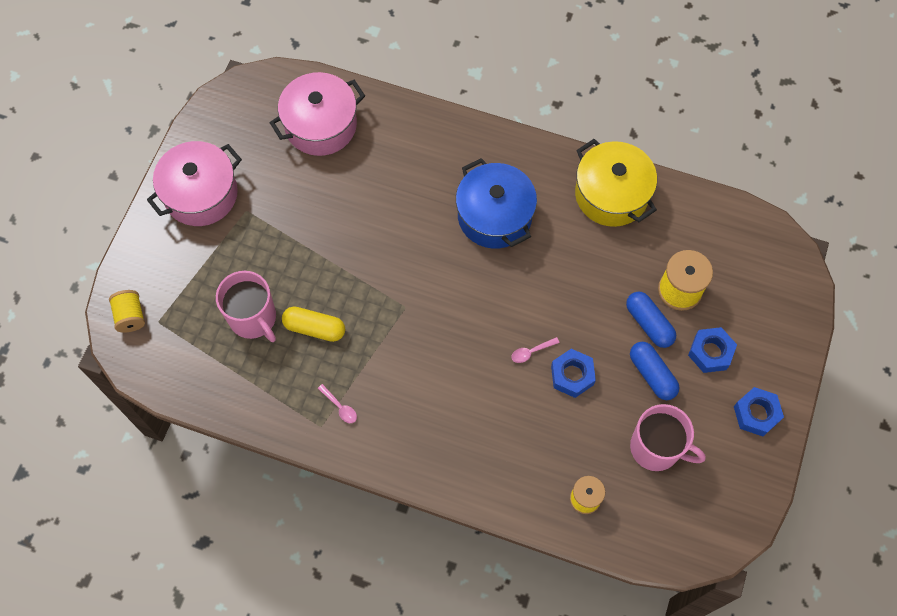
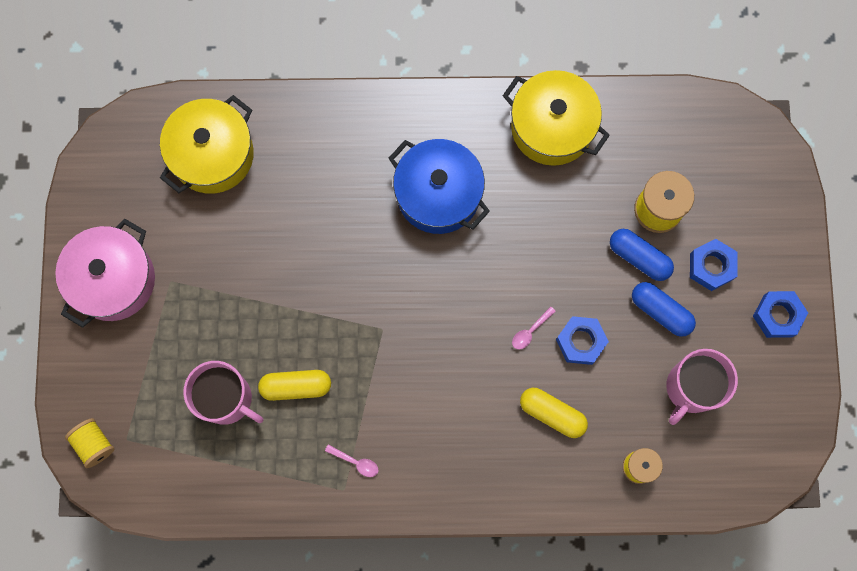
camera: 20 degrees left, 10 degrees up
pink pot [270,72,365,156] -> yellow pot [160,95,254,194]
pink mug [630,404,706,471] -> pink mug turned 120 degrees clockwise [666,349,738,425]
none -> yellow capsule [520,388,588,438]

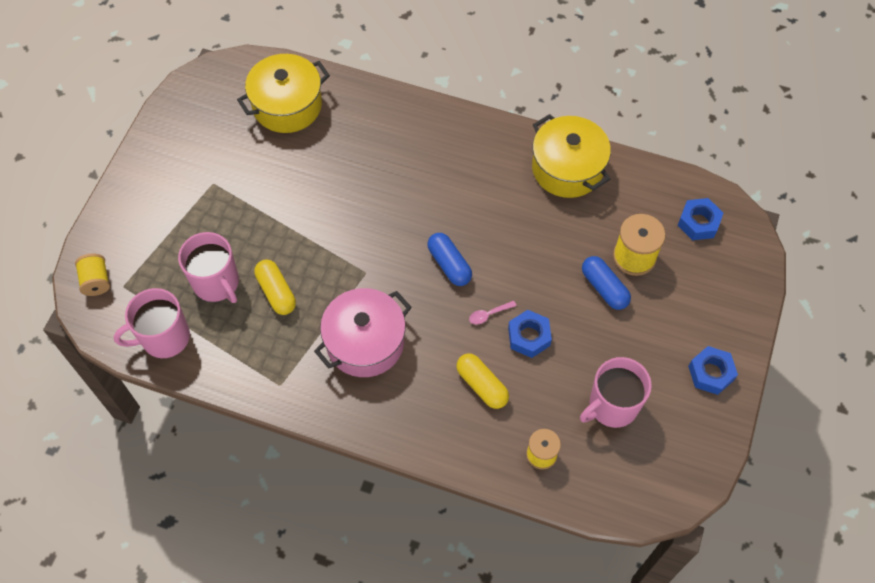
camera: 20 degrees right, 15 degrees down
pink pot [55,219,155,328] -> pink pot moved to [314,288,412,377]
yellow capsule [258,370,331,401] -> yellow capsule turned 45 degrees clockwise [254,260,296,315]
pink spoon [325,444,379,477] -> none
blue pot [389,139,490,234] -> none
blue capsule [632,282,696,337] -> blue capsule moved to [427,233,472,286]
blue nut [690,239,738,291] -> blue nut moved to [678,198,723,240]
none -> pink mug [113,288,190,358]

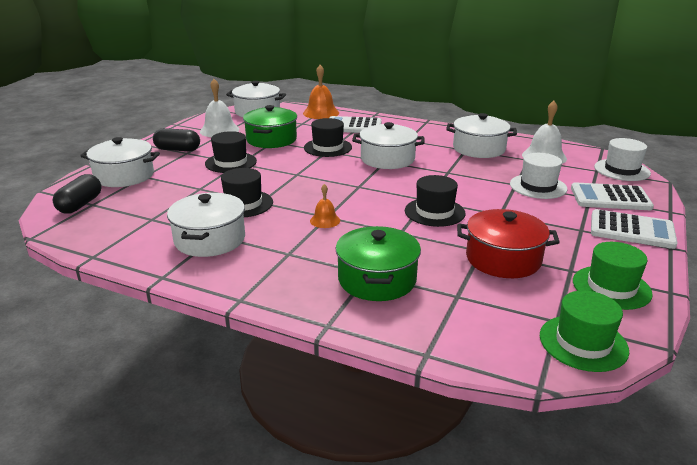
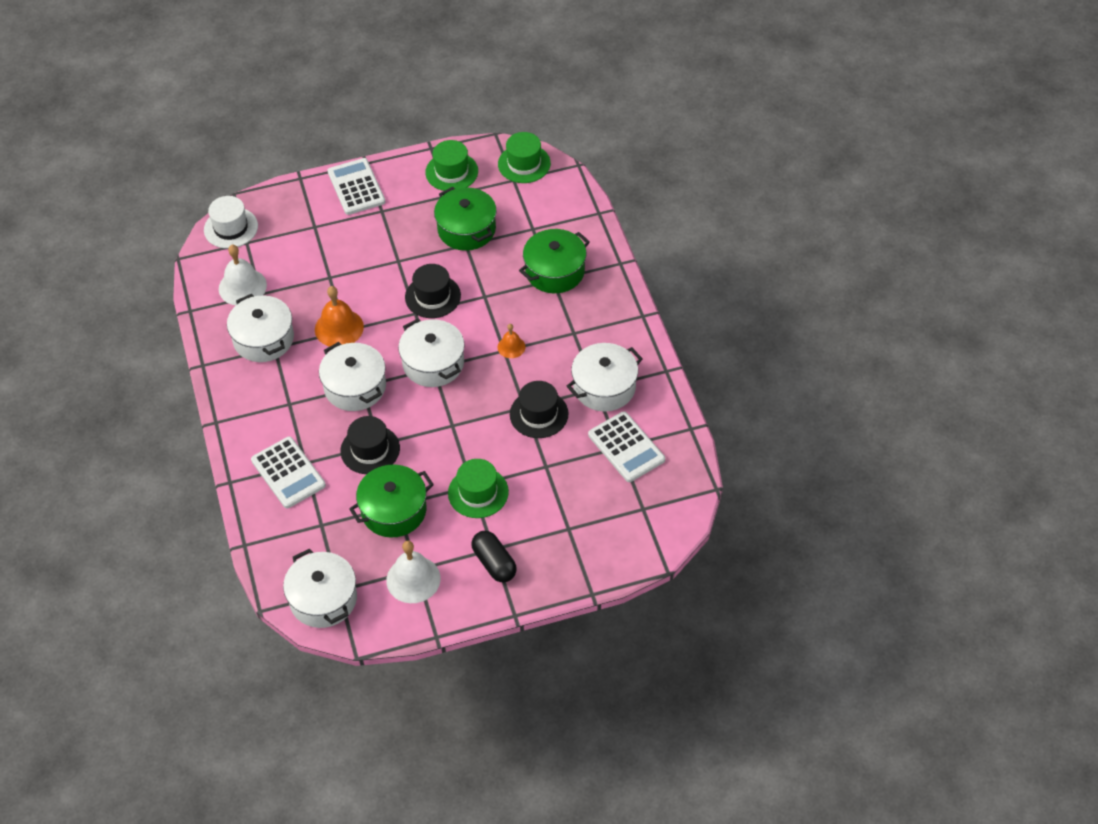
camera: 130 degrees left, 25 degrees up
black capsule [52,174,102,214] -> none
white pot [80,137,160,187] -> white pot moved to [398,318,465,387]
black hat [205,131,257,173] -> green hat [448,459,509,518]
orange bell [303,65,339,119] -> orange bell moved to [315,286,364,347]
red pot [457,209,560,278] -> green pot [434,187,497,251]
white hat [510,153,567,199] -> none
white calculator [571,182,654,210] -> white calculator moved to [588,411,665,482]

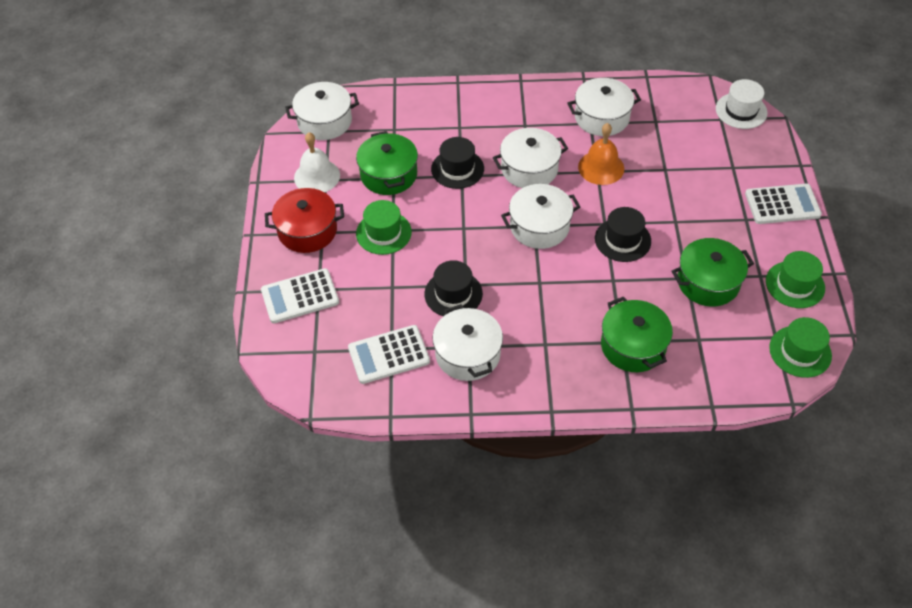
camera: 105 degrees right, 0 degrees up
white bell [219,245,267,305] -> none
white calculator [251,437,326,508] -> white calculator moved to [261,268,339,323]
black capsule [471,531,517,582] -> red pot [265,188,344,253]
orange bell [498,324,526,358] -> none

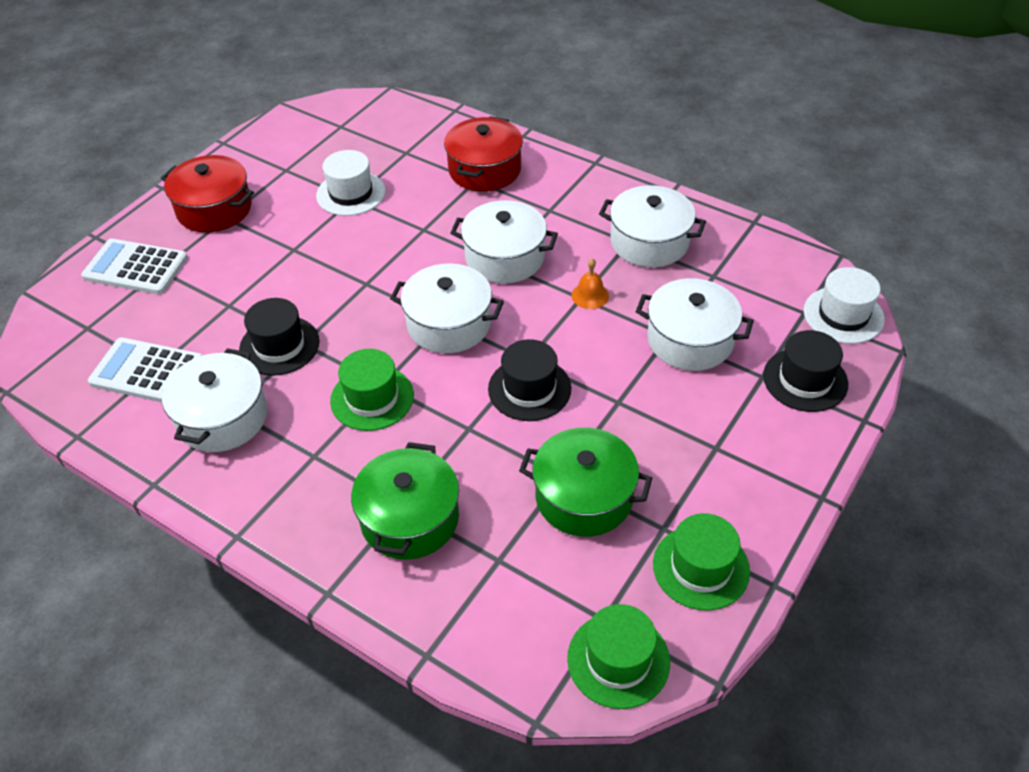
camera: 35 degrees right, 5 degrees down
white pot [285,82,359,140] -> white pot moved to [636,278,754,371]
white bell [294,132,340,192] -> none
green pot [356,131,418,195] -> white hat [316,150,386,216]
green hat [356,200,412,255] -> green hat moved to [330,349,414,431]
black hat [431,137,484,189] -> black hat moved to [763,330,848,412]
orange bell [578,123,624,185] -> orange bell [572,258,609,309], size x0.57
white calculator [745,184,822,224] -> none
none -> red pot [444,116,523,192]

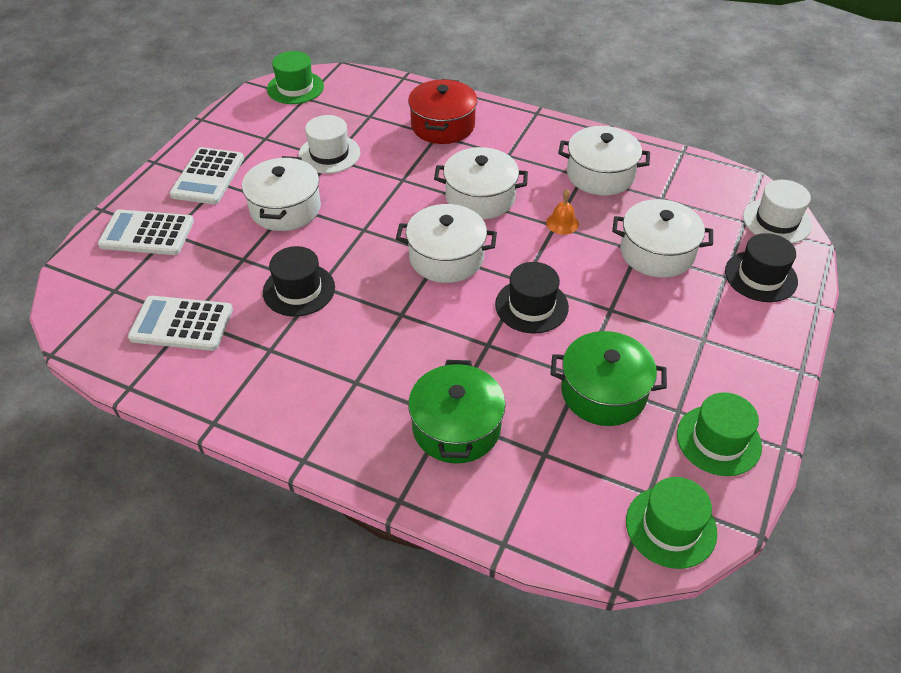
camera: 10 degrees left, 0 degrees up
red pot [161,155,254,233] -> white calculator [169,147,244,204]
white pot [162,348,267,452] -> white pot moved to [242,156,321,231]
green hat [330,349,414,431] -> green hat moved to [267,51,324,104]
-=-=-
__WHAT TO WORK ON__
Within the entries, find all lines that contain "white" and copy each one.

__RESPONSE TO THE TASK__
white pot [80,137,160,187] -> white pot moved to [398,318,465,387]
white hat [510,153,567,199] -> none
white calculator [571,182,654,210] -> white calculator moved to [588,411,665,482]
white bell [219,245,267,305] -> none
white calculator [251,437,326,508] -> white calculator moved to [261,268,339,323]
white pot [285,82,359,140] -> white pot moved to [636,278,754,371]
white bell [294,132,340,192] -> none
green pot [356,131,418,195] -> white hat [316,150,386,216]
white calculator [745,184,822,224] -> none
red pot [161,155,254,233] -> white calculator [169,147,244,204]
white pot [162,348,267,452] -> white pot moved to [242,156,321,231]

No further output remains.